*WHAT YOU ARE ASKED TO DO:*
Across the records below, how many lines contain the string "none"? Give the number by itself.

*RECORDS SUPPLIED:*
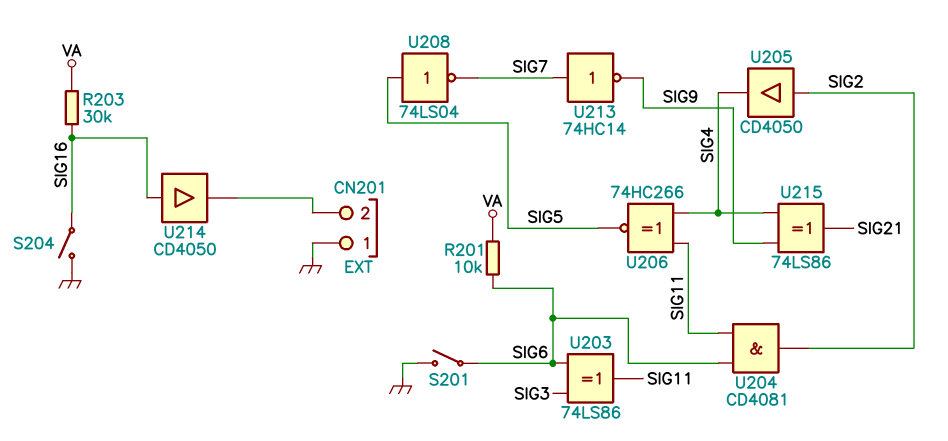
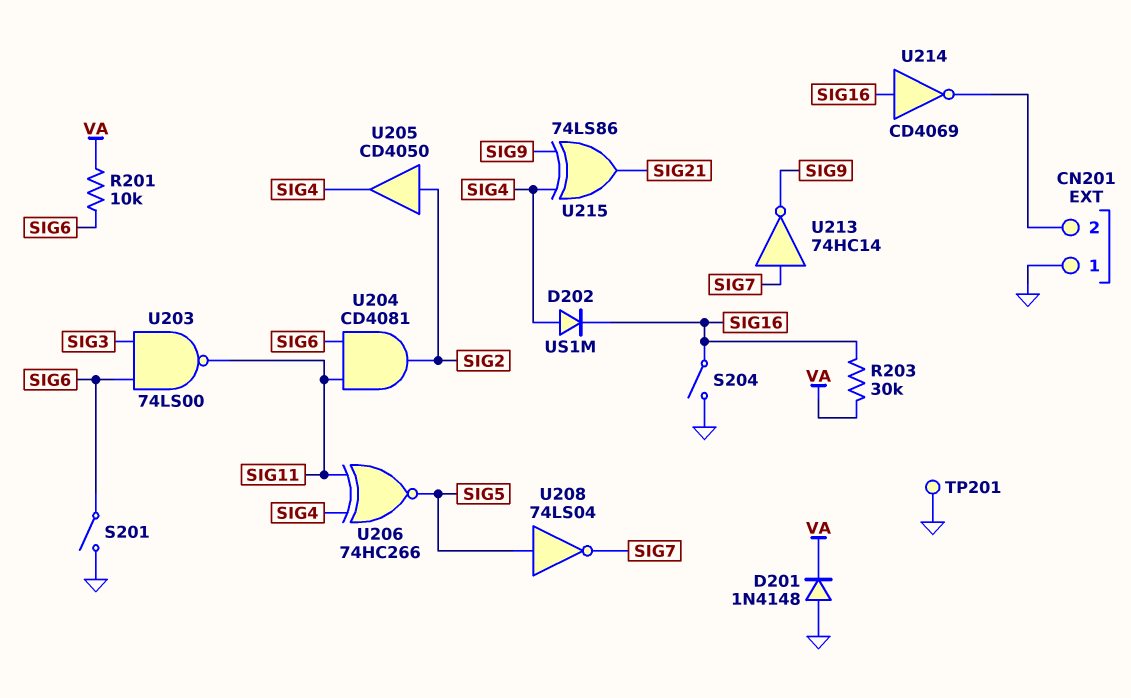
D201: none -> diode 1N4148 (A GND, K VA)
D202: none -> diode US1M (A SIG4, K SIG16)
TP201: none -> test point (GND)
U203: XOR 74LS86 (in SIG3, in SIG6, out SIG11) -> NAND 74LS00 (in SIG3, in SIG6, out SIG11)
U214: buffer CD4050 (in SIG16, out CN201/2) -> NOT CD4069 (in SIG16, out CN201/2)

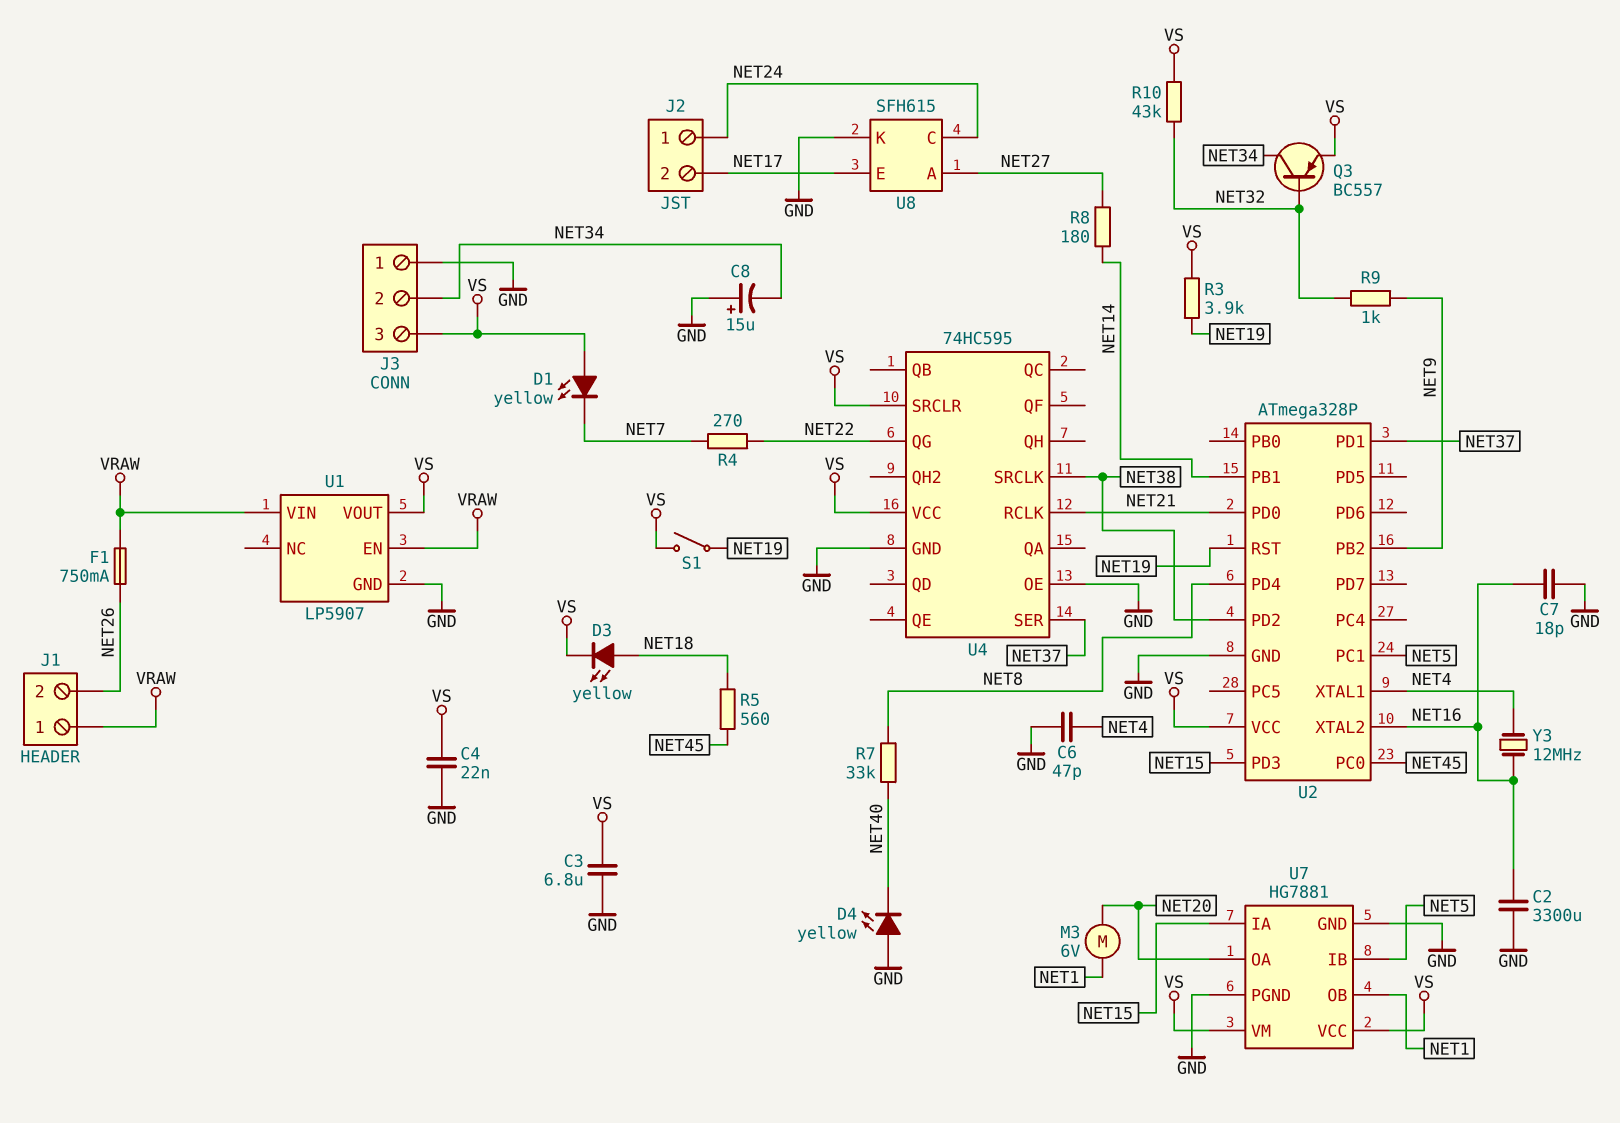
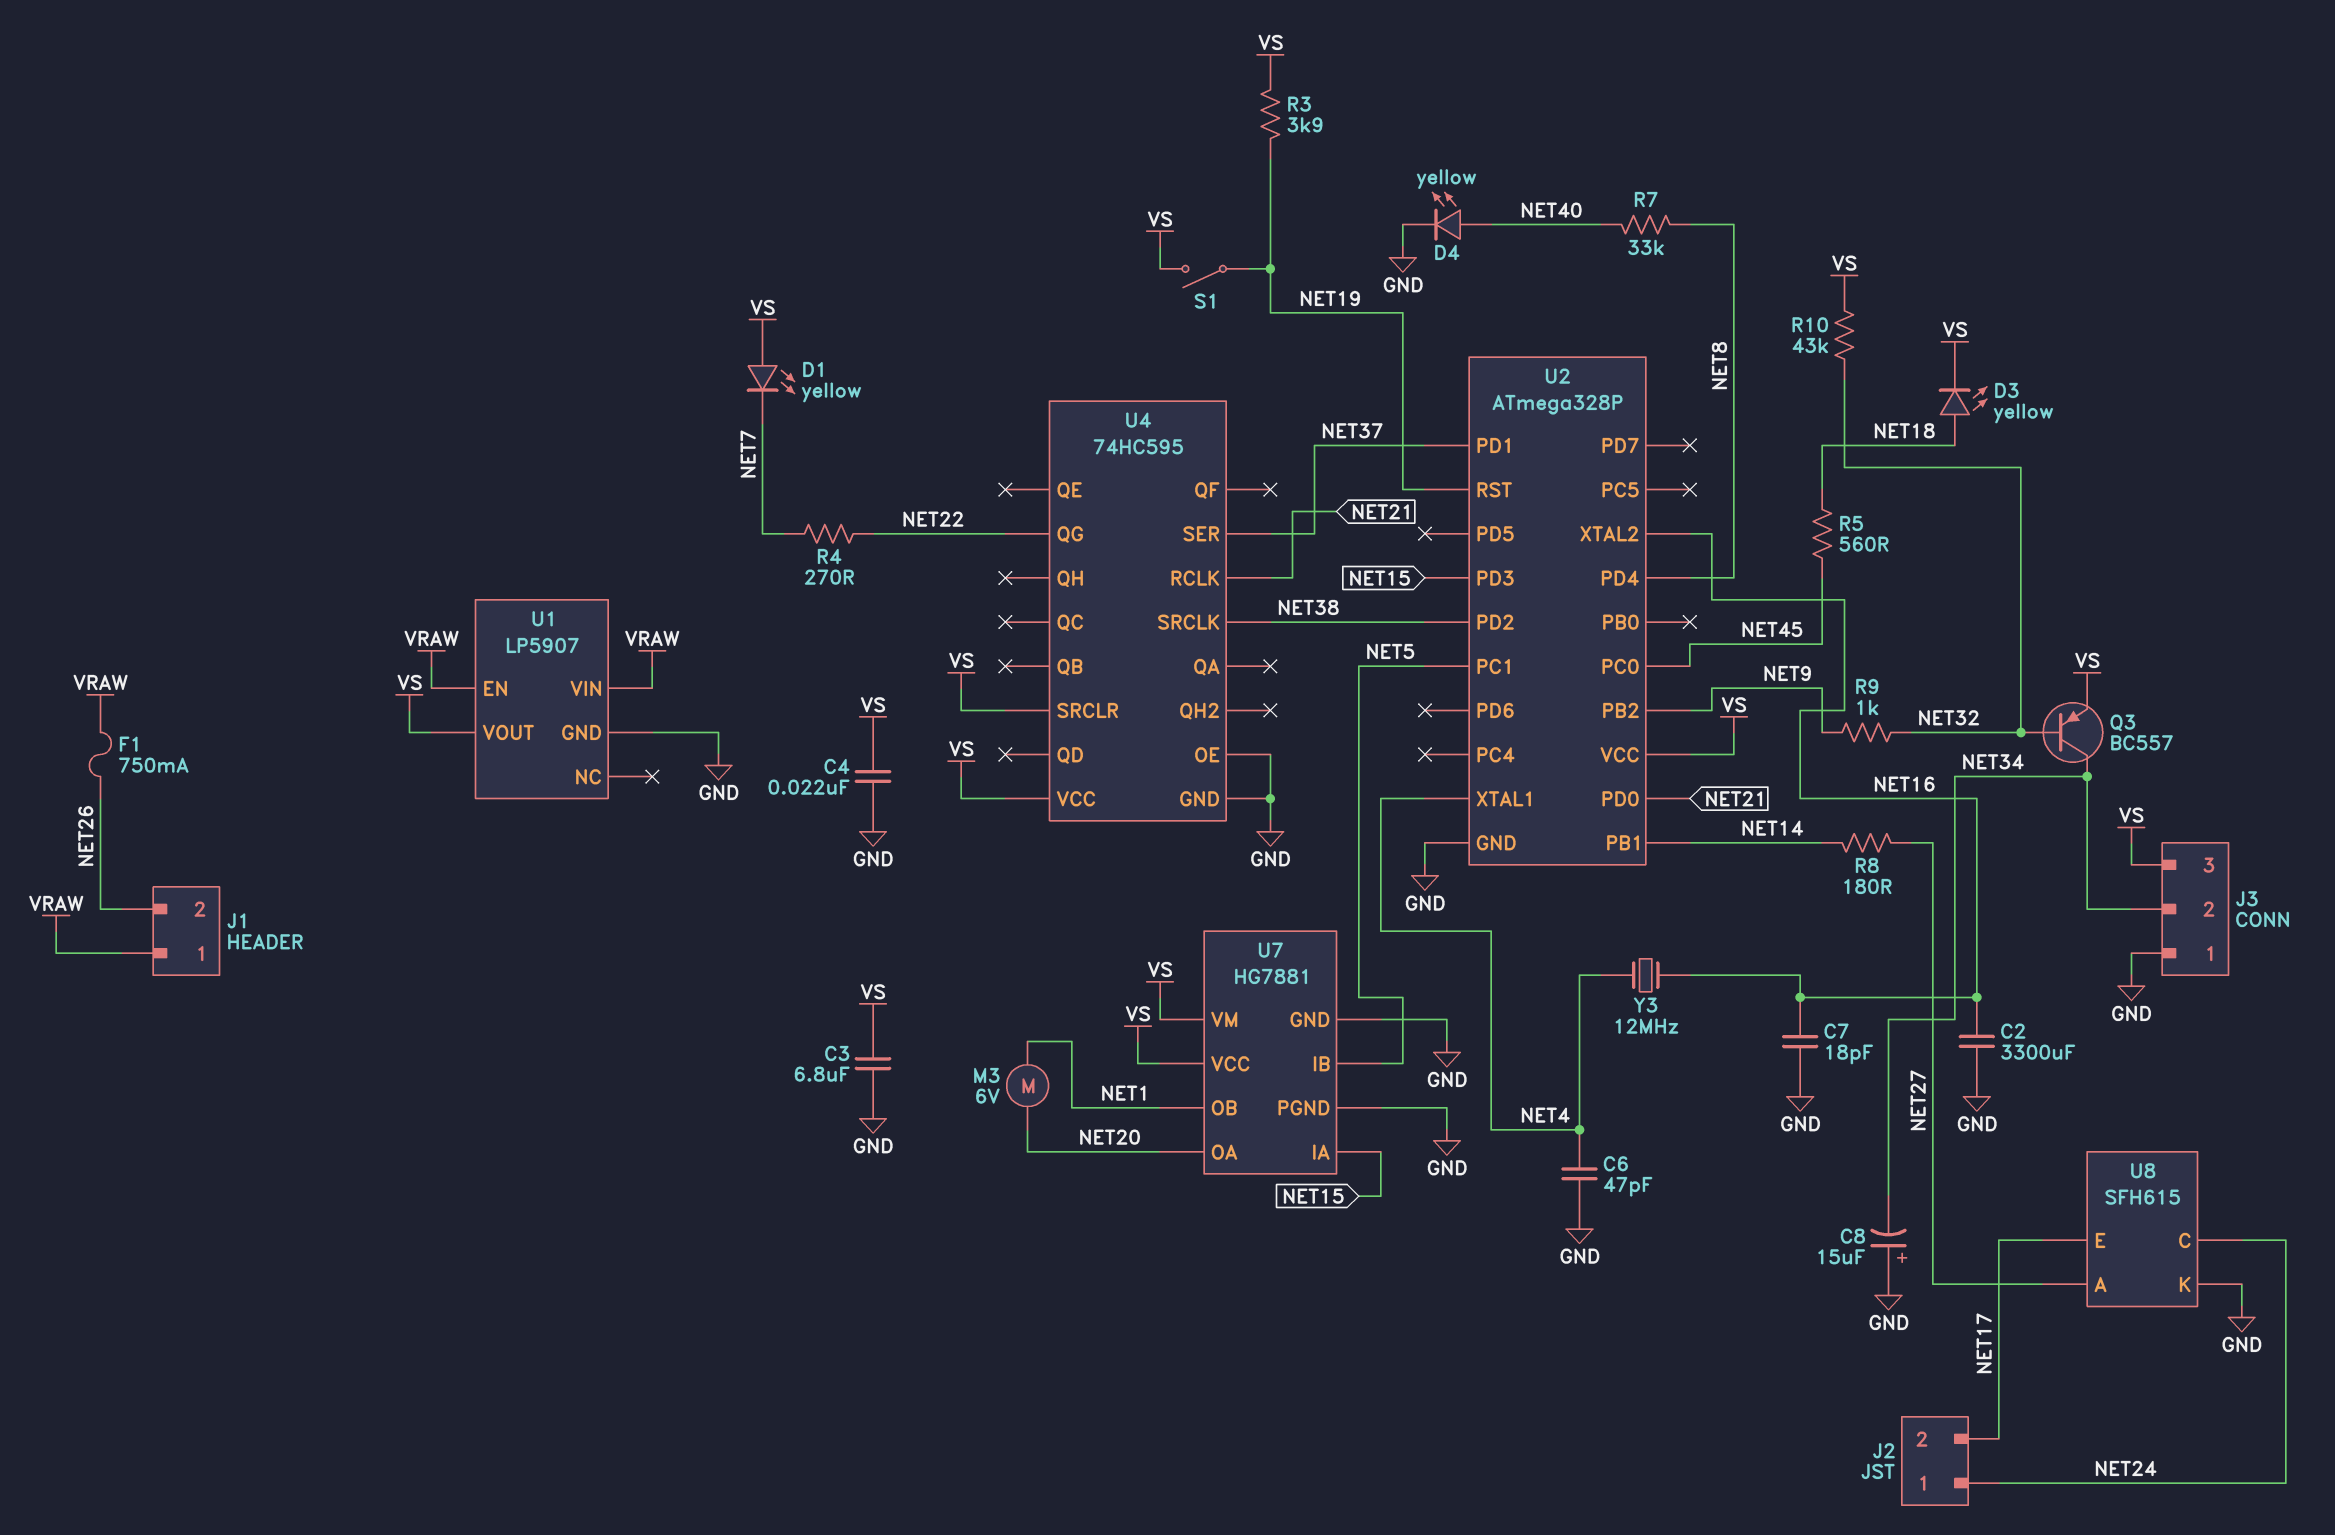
D4: LED yellow (A GND, K NET40) -> LED yellow (A NET40, K GND)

*SOLUTION FOR THIS TASK:*
3